PROBLEM DETAILS
Find the lines below in which the string "none" occurs. Copy each one.

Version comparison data
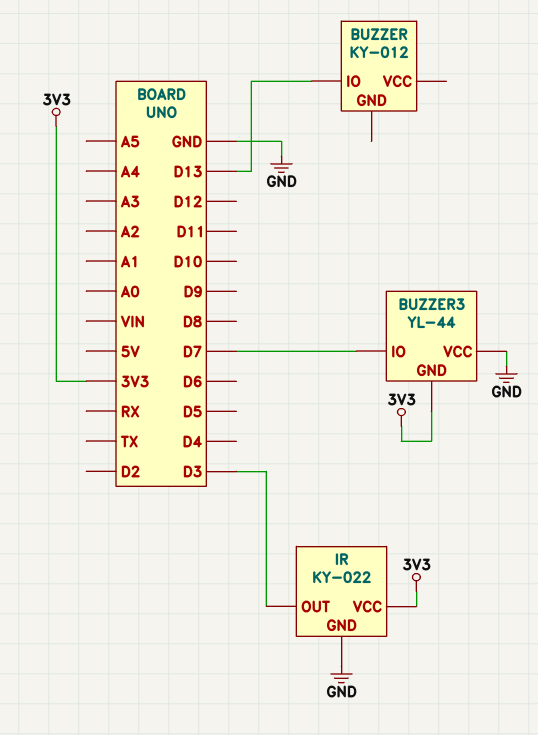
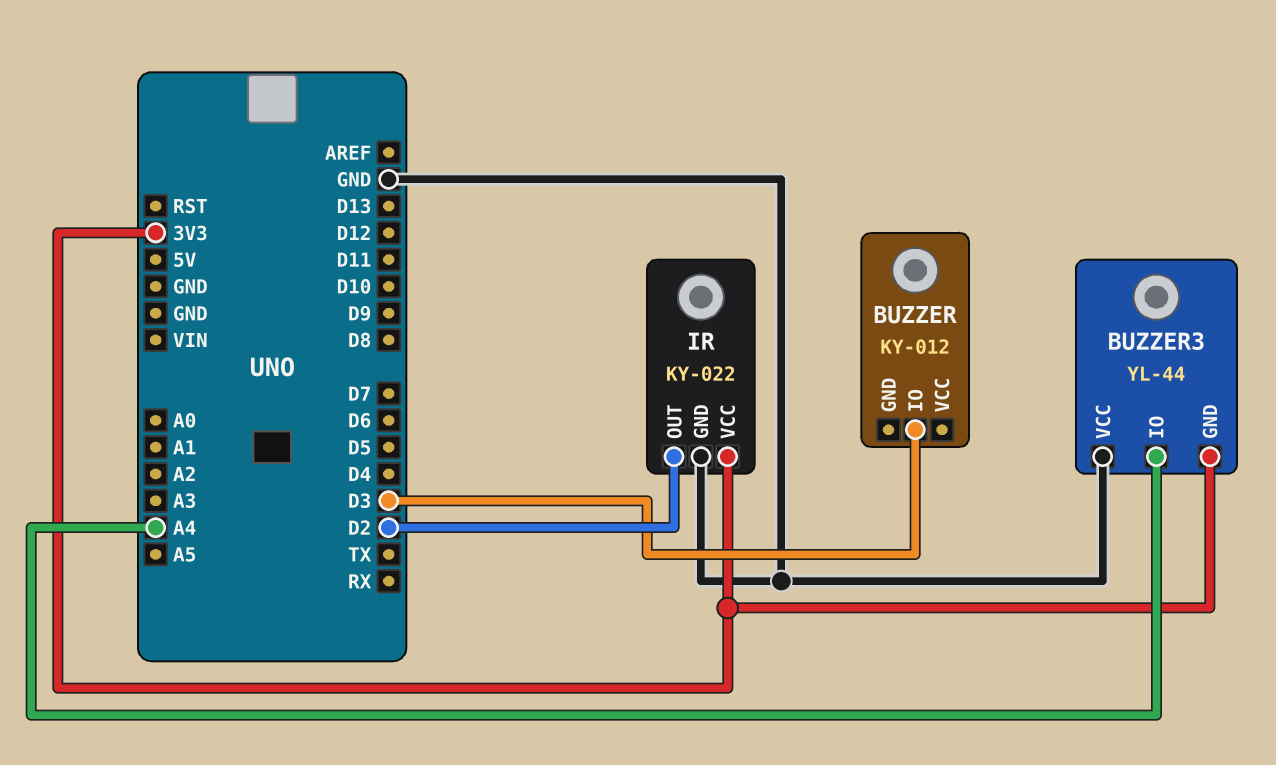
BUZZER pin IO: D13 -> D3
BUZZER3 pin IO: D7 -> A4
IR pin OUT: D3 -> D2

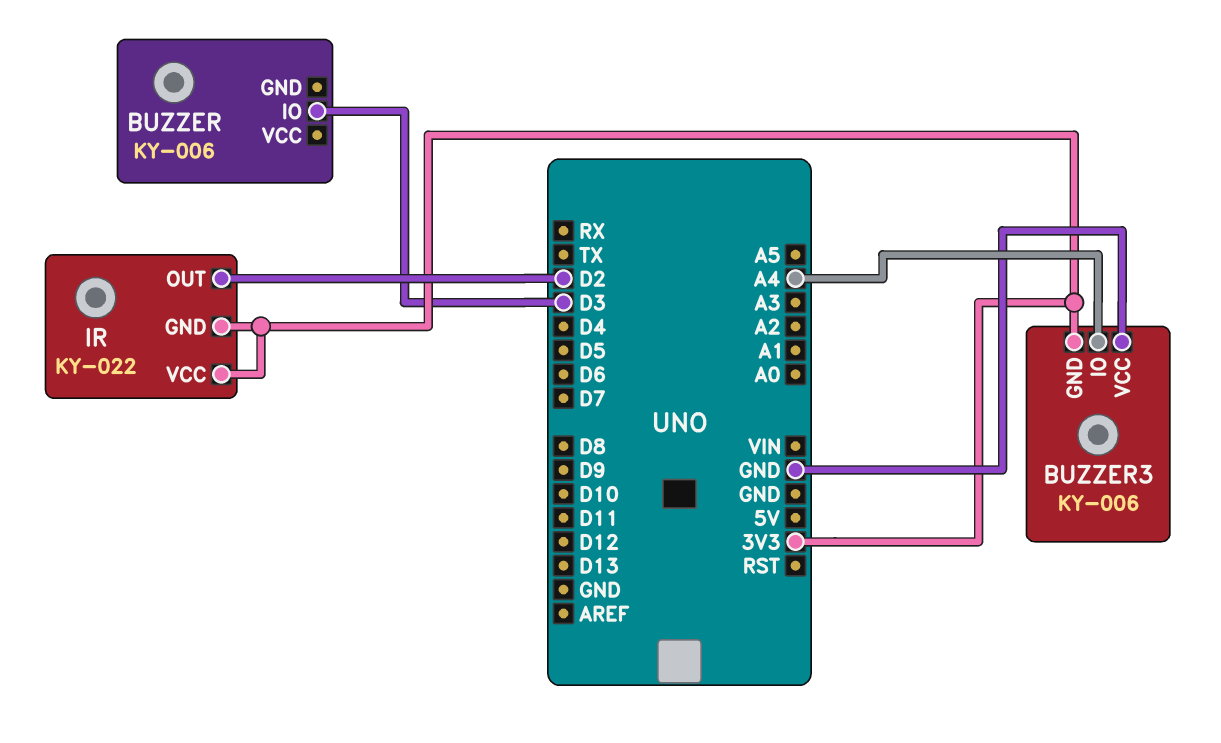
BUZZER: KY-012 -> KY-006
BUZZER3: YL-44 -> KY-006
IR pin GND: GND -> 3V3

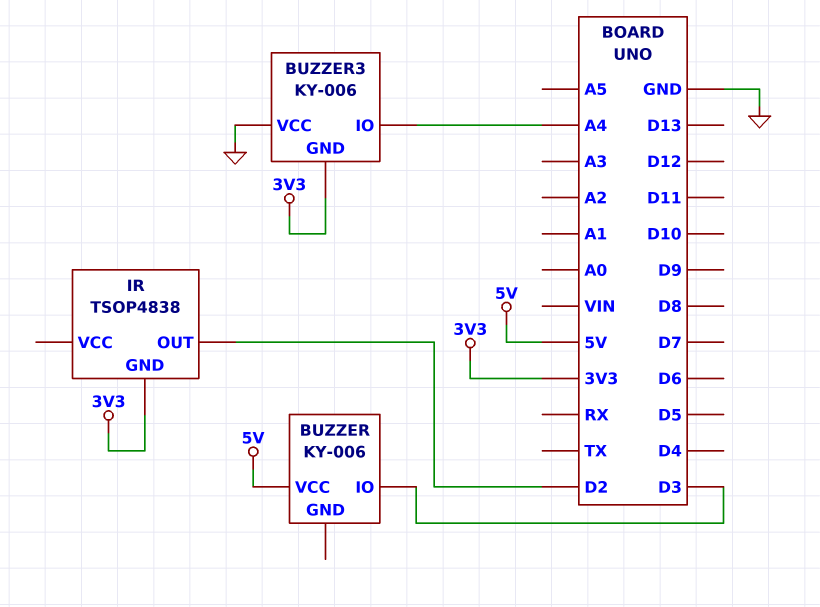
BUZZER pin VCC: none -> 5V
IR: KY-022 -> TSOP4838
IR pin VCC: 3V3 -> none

RESPONSE
BUZZER pin VCC: none -> 5V
IR pin VCC: 3V3 -> none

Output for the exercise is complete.